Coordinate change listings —

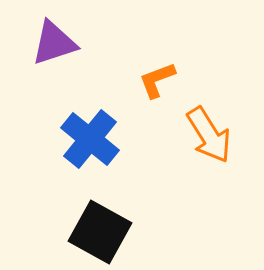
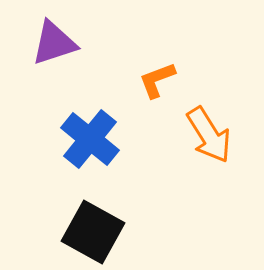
black square: moved 7 px left
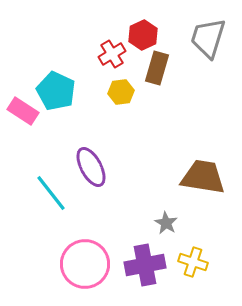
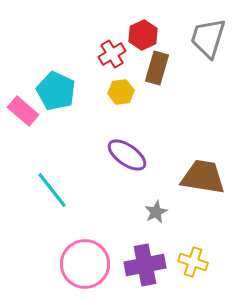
pink rectangle: rotated 8 degrees clockwise
purple ellipse: moved 36 px right, 12 px up; rotated 27 degrees counterclockwise
cyan line: moved 1 px right, 3 px up
gray star: moved 10 px left, 11 px up; rotated 15 degrees clockwise
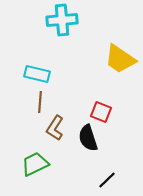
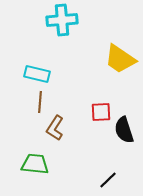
red square: rotated 25 degrees counterclockwise
black semicircle: moved 36 px right, 8 px up
green trapezoid: rotated 32 degrees clockwise
black line: moved 1 px right
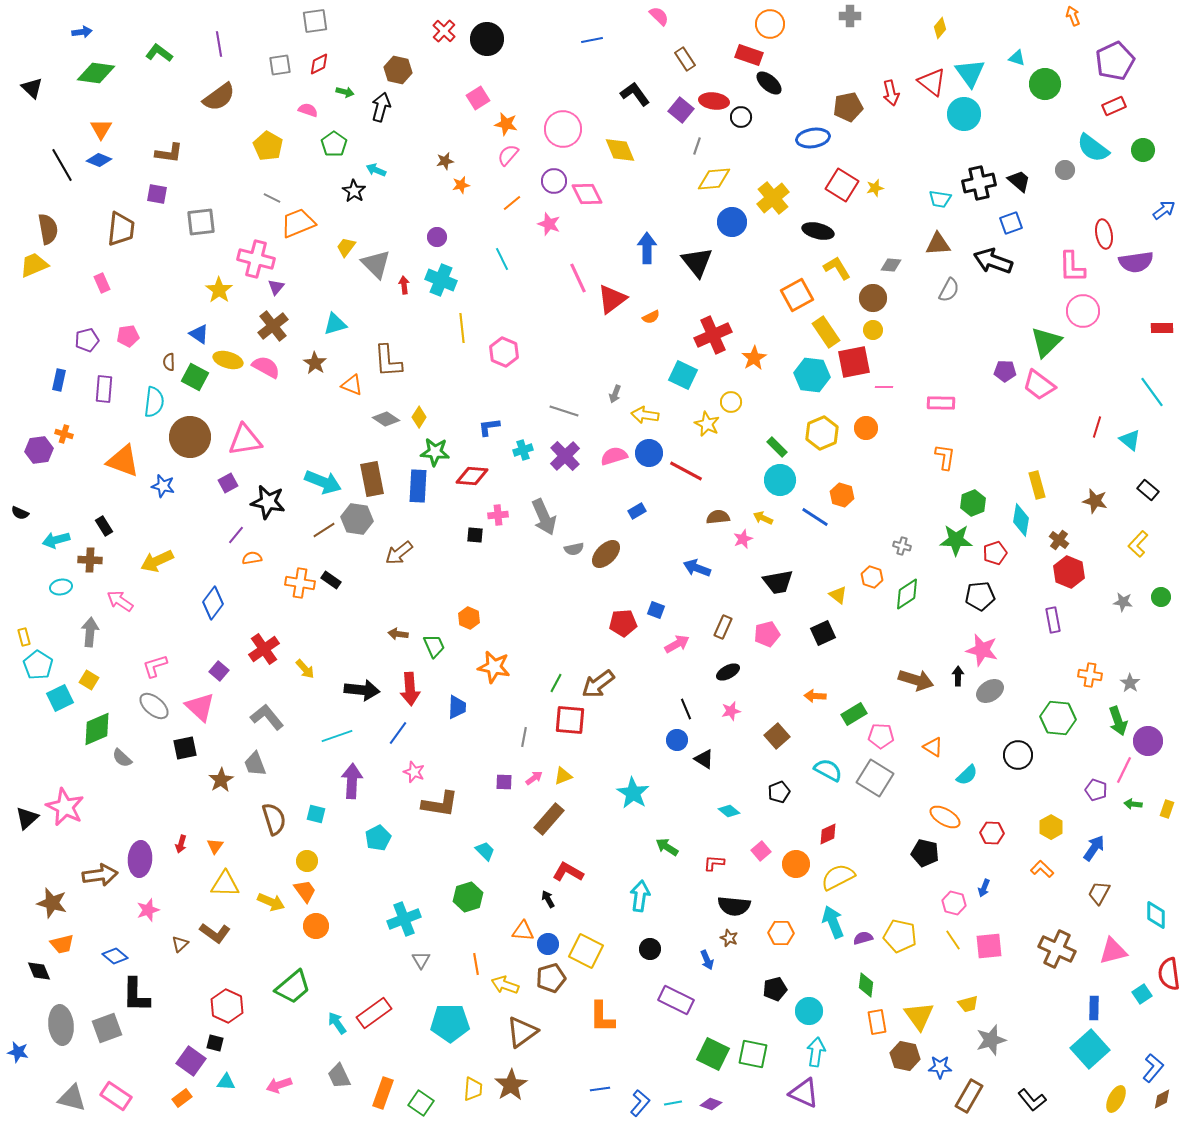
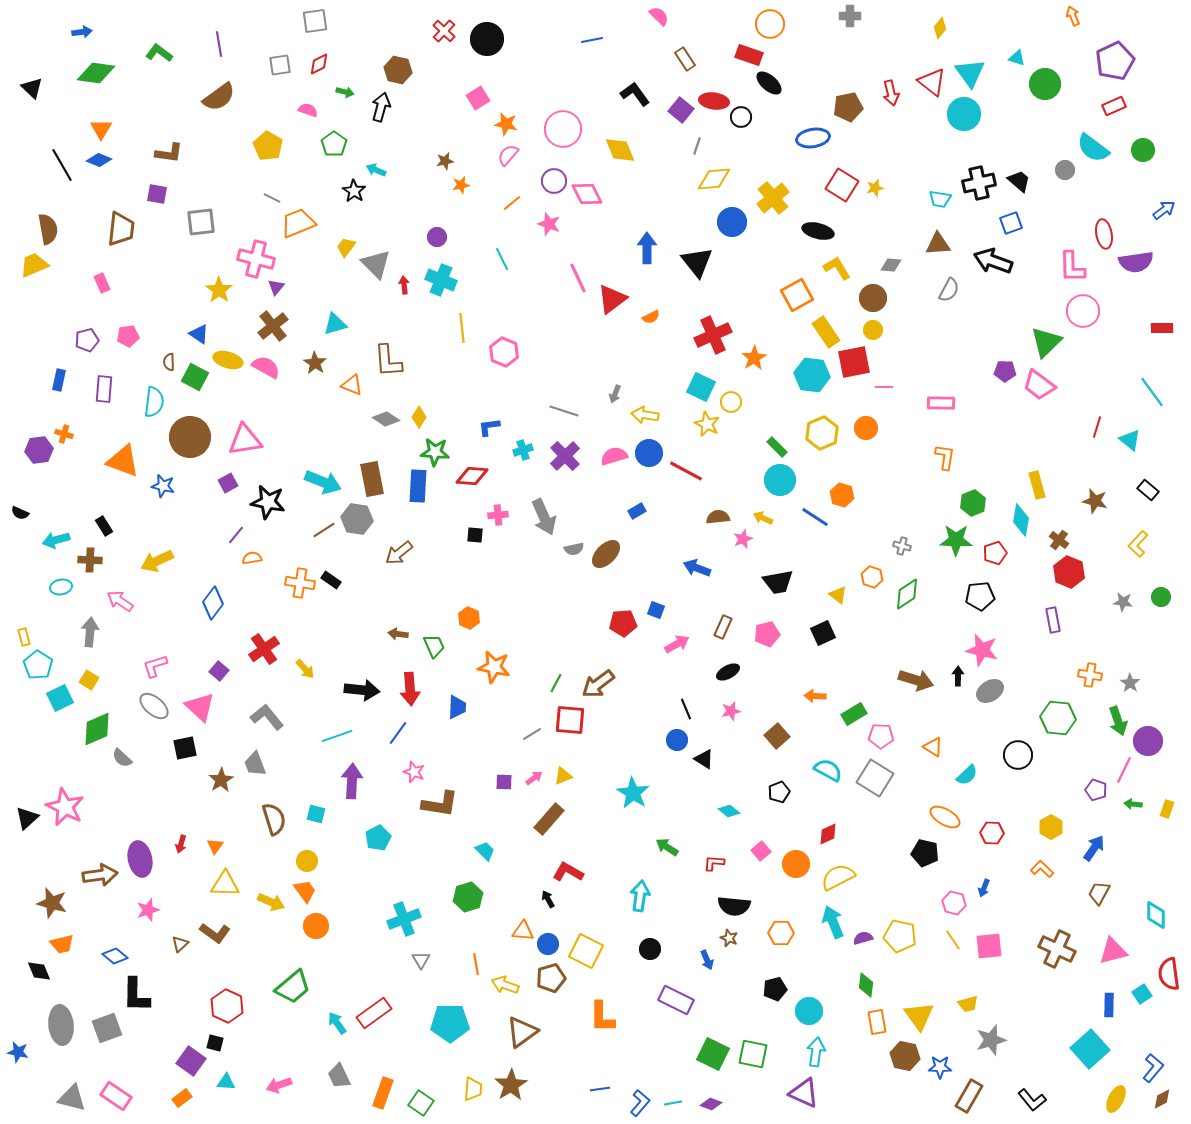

What this task involves —
Say only the number of lines of the data above in which the string "black" occurs.

Response below —
3